What the task requires:
Every line below from the one containing "(229, 363) = (353, 444): purple" to the final line must be reproduced exactly, and no other line may appear in the answer.

Data extract:
=====

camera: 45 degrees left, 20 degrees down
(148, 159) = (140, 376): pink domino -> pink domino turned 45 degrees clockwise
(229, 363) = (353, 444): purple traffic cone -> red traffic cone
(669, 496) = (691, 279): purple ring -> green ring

=====

Solved exercise:
(229, 363) = (353, 444): purple traffic cone -> red traffic cone
(669, 496) = (691, 279): purple ring -> green ring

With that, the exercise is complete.